#### Source material ####
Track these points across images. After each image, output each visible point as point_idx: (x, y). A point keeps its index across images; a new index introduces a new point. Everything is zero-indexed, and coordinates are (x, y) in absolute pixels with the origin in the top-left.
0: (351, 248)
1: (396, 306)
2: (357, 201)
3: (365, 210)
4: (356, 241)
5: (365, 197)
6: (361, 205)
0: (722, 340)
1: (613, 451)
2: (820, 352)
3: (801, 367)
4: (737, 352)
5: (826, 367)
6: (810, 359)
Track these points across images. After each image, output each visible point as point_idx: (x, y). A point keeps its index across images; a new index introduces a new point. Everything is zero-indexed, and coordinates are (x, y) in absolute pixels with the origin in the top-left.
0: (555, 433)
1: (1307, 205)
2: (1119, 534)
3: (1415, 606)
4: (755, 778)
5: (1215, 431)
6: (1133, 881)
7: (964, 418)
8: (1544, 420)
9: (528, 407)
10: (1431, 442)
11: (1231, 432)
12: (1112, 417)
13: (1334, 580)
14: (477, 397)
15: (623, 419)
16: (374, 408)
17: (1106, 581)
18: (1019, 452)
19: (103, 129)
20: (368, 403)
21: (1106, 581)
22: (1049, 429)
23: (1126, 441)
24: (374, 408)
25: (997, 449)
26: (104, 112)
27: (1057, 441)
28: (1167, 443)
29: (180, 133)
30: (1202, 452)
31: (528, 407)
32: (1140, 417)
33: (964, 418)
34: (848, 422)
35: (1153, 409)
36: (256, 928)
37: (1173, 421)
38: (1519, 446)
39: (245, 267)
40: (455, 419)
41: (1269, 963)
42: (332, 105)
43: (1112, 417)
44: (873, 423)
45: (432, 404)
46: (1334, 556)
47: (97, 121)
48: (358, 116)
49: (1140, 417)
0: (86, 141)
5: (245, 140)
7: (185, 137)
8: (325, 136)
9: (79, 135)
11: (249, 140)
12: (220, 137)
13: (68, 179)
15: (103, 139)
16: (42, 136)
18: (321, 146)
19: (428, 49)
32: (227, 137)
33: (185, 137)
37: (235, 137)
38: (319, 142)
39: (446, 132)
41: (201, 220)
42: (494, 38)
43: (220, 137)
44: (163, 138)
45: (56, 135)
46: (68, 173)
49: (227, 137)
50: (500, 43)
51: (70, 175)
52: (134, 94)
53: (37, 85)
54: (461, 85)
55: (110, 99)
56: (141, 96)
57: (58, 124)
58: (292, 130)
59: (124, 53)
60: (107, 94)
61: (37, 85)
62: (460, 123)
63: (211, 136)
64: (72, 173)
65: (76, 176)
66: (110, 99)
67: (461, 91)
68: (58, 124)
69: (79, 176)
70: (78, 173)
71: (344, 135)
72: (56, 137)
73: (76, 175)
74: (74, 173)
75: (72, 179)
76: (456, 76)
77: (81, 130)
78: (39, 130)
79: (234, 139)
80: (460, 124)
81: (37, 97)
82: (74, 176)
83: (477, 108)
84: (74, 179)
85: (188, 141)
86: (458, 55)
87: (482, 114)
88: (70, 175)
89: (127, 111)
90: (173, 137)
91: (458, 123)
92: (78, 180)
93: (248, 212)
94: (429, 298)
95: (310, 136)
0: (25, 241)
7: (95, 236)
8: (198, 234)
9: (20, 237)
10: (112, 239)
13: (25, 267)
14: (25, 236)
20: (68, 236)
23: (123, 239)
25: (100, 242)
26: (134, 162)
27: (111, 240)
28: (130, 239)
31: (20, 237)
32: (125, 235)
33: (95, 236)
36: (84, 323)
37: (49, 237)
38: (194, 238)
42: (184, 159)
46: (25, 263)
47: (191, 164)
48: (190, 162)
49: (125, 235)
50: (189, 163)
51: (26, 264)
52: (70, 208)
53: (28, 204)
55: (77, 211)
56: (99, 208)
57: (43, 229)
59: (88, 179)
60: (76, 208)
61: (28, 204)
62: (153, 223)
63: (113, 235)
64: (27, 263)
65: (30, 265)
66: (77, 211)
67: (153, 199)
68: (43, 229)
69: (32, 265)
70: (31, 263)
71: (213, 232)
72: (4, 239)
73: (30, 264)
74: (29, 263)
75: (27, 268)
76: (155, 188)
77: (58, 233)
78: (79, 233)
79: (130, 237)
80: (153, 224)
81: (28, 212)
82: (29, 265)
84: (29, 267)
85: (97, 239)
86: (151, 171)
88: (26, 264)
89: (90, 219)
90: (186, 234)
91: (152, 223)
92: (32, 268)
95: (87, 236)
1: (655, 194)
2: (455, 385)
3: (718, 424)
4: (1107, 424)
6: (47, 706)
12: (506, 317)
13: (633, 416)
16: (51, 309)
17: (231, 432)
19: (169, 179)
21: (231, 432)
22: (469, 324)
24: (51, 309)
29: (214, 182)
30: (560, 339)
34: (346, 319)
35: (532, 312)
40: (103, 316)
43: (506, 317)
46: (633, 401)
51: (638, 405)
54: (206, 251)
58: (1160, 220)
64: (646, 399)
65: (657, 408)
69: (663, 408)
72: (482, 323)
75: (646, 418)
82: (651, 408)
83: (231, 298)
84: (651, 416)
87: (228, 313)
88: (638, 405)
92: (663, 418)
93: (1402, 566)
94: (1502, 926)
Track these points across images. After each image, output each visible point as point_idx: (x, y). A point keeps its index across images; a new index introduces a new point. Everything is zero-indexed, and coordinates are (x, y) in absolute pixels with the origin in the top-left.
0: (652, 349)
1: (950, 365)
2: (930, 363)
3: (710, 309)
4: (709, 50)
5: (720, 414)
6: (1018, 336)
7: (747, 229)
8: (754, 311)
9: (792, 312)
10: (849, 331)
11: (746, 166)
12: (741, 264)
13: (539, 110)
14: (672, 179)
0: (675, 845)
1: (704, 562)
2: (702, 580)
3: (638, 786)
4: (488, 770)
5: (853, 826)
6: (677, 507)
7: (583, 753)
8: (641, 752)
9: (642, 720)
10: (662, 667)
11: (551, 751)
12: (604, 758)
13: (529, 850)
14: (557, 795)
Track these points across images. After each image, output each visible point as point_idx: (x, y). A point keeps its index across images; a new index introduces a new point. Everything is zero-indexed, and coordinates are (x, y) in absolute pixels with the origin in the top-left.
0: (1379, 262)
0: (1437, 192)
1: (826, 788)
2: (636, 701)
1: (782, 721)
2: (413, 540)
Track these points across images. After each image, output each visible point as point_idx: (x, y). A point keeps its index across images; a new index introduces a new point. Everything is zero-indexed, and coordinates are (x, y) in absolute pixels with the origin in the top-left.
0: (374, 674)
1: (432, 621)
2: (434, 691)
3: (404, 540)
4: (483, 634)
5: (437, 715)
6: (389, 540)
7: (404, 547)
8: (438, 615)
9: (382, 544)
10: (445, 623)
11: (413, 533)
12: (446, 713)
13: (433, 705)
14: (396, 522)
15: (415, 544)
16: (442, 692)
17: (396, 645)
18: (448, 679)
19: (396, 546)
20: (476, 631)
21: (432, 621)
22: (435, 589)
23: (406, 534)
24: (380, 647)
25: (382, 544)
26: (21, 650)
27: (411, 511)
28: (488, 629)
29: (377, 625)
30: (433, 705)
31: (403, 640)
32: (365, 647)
####
Reproduce every row above verbatim, from the first line through the last, keeping each number and mark unchanged.

Written solution:
Track these points across images. After each image, output each visible point as point_idx: (x, y). A point keeps its index across images; a new index introduces a new point. Everything is zero-indexed, and coordinates are (x, y) in absolute pixels with the origin in the top-left.
0: (351, 248)
1: (396, 306)
2: (357, 201)
3: (365, 210)
4: (356, 241)
5: (365, 197)
6: (361, 205)
0: (722, 340)
1: (613, 451)
2: (820, 352)
3: (801, 367)
4: (737, 352)
5: (826, 367)
6: (810, 359)
Track these points across images. After each image, output each visible point as point_idx: (x, y). A point keeps its index across images; a new index introduces a new point. Everything is zero-indexed, and coordinates are (x, y) in absolute pixels with the origin in the top-left.
0: (555, 433)
1: (1307, 205)
2: (1119, 534)
3: (1415, 606)
4: (755, 778)
5: (1215, 431)
6: (1133, 881)
7: (964, 418)
8: (1544, 420)
9: (528, 407)
10: (1431, 442)
11: (1231, 432)
12: (1112, 417)
13: (1334, 580)
14: (477, 397)
15: (623, 419)
16: (374, 408)
17: (1106, 581)
18: (1019, 452)
19: (103, 129)
20: (368, 403)
21: (1106, 581)
22: (1049, 429)
23: (1126, 441)
24: (374, 408)
25: (997, 449)
26: (104, 112)
27: (1057, 441)
28: (1167, 443)
29: (180, 133)
30: (1202, 452)
31: (528, 407)
32: (1140, 417)
33: (964, 418)
34: (848, 422)
35: (1153, 409)
36: (256, 928)
37: (1173, 421)
38: (1519, 446)
39: (245, 267)
40: (455, 419)
41: (1269, 963)
42: (332, 105)
43: (1112, 417)
44: (873, 423)
45: (432, 404)
46: (1334, 556)
47: (97, 121)
48: (358, 116)
49: (1140, 417)
0: (86, 141)
5: (245, 140)
7: (185, 137)
8: (325, 136)
9: (79, 135)
11: (249, 140)
12: (220, 137)
13: (68, 179)
15: (103, 139)
16: (42, 136)
18: (321, 146)
19: (428, 49)
32: (227, 137)
33: (185, 137)
37: (235, 137)
38: (319, 142)
39: (446, 132)
41: (201, 220)
42: (494, 38)
43: (220, 137)
44: (163, 138)
45: (56, 135)
46: (68, 173)
49: (227, 137)
50: (500, 43)
51: (70, 175)
52: (134, 94)
53: (37, 85)
54: (461, 85)
55: (110, 99)
56: (141, 96)
57: (58, 124)
58: (292, 130)
59: (124, 53)
60: (107, 94)
61: (37, 85)
62: (460, 123)
63: (211, 136)
64: (72, 173)
65: (76, 176)
66: (110, 99)
67: (461, 91)
68: (58, 124)
69: (79, 176)
70: (78, 173)
71: (344, 135)
72: (56, 137)
73: (76, 175)
74: (74, 173)
75: (72, 179)
76: (456, 76)
77: (81, 130)
78: (39, 130)
79: (234, 139)
80: (460, 124)
81: (37, 97)
82: (74, 176)
83: (477, 108)
84: (74, 179)
85: (188, 141)
86: (458, 55)
87: (482, 114)
88: (70, 175)
89: (127, 111)
90: (173, 137)
91: (458, 123)
92: (78, 180)
93: (248, 212)
94: (429, 298)
95: (310, 136)
0: (25, 241)
7: (95, 236)
8: (198, 234)
9: (20, 237)
10: (112, 239)
13: (25, 267)
14: (25, 236)
20: (68, 236)
23: (123, 239)
25: (100, 242)
26: (134, 162)
27: (111, 240)
28: (130, 239)
31: (20, 237)
32: (125, 235)
33: (95, 236)
36: (84, 323)
37: (49, 237)
38: (194, 238)
42: (184, 159)
46: (25, 263)
47: (191, 164)
48: (190, 162)
49: (125, 235)
50: (189, 163)
51: (26, 264)
52: (70, 208)
53: (28, 204)
55: (77, 211)
56: (99, 208)
57: (43, 229)
59: (88, 179)
60: (76, 208)
61: (28, 204)
62: (153, 223)
63: (113, 235)
64: (27, 263)
65: (30, 265)
66: (77, 211)
67: (153, 199)
68: (43, 229)
69: (32, 265)
70: (31, 263)
71: (213, 232)
72: (4, 239)
73: (30, 264)
74: (29, 263)
75: (27, 268)
76: (155, 188)
77: (58, 233)
78: (79, 233)
79: (130, 237)
80: (153, 224)
81: (28, 212)
82: (29, 265)
84: (29, 267)
85: (97, 239)
86: (151, 171)
88: (26, 264)
89: (90, 219)
90: (186, 234)
91: (152, 223)
92: (32, 268)
95: (87, 236)
1: (655, 194)
2: (455, 385)
3: (718, 424)
4: (1107, 424)
6: (47, 706)
12: (506, 317)
13: (633, 416)
16: (51, 309)
17: (231, 432)
19: (169, 179)
21: (231, 432)
22: (469, 324)
24: (51, 309)
29: (214, 182)
30: (560, 339)
34: (346, 319)
35: (532, 312)
40: (103, 316)
43: (506, 317)
46: (633, 401)
51: (638, 405)
54: (206, 251)
58: (1160, 220)
64: (646, 399)
65: (657, 408)
69: (663, 408)
72: (482, 323)
75: (646, 418)
82: (651, 408)
83: (231, 298)
84: (651, 416)
87: (228, 313)
88: (638, 405)
92: (663, 418)
93: (1402, 566)
94: (1502, 926)
Track these points across images. After each image, output each visible point as point_idx: (x, y). A point keeps its index across images; a new index introduces a new point. Everything is zero-indexed, and coordinates are (x, y) in absolute pixels with the origin in the top-left.
0: (652, 349)
1: (950, 365)
2: (930, 363)
3: (710, 309)
4: (709, 50)
5: (720, 414)
6: (1018, 336)
7: (747, 229)
8: (754, 311)
9: (792, 312)
10: (849, 331)
11: (746, 166)
12: (741, 264)
13: (539, 110)
14: (672, 179)
0: (675, 845)
1: (704, 562)
2: (702, 580)
3: (638, 786)
4: (488, 770)
5: (853, 826)
6: (677, 507)
7: (583, 753)
8: (641, 752)
9: (642, 720)
10: (662, 667)
11: (551, 751)
12: (604, 758)
13: (529, 850)
14: (557, 795)
Track these points across images. After each image, output each visible point as point_idx: (x, y). A point keeps its index across images; a new index introduces a new point. Everything is zero-indexed, and coordinates are (x, y) in absolute pixels with the origin in the top-left.
0: (1379, 262)
0: (1437, 192)
1: (826, 788)
2: (636, 701)
1: (782, 721)
2: (413, 540)
Track these points across images. After each image, output each visible point as point_idx: (x, y). A point keeps its index across images; a new index introduces a new point. Everything is zero-indexed, and coordinates are (x, y) in absolute pixels with the origin in the top-left.
0: (374, 674)
1: (432, 621)
2: (434, 691)
3: (404, 540)
4: (483, 634)
5: (437, 715)
6: (389, 540)
7: (404, 547)
8: (438, 615)
9: (382, 544)
10: (445, 623)
11: (413, 533)
12: (446, 713)
13: (433, 705)
14: (396, 522)
15: (415, 544)
16: (442, 692)
17: (396, 645)
18: (448, 679)
19: (396, 546)
20: (476, 631)
21: (432, 621)
22: (435, 589)
23: (406, 534)
24: (380, 647)
25: (382, 544)
26: (21, 650)
27: (411, 511)
28: (488, 629)
29: (377, 625)
30: (433, 705)
31: (403, 640)
32: (365, 647)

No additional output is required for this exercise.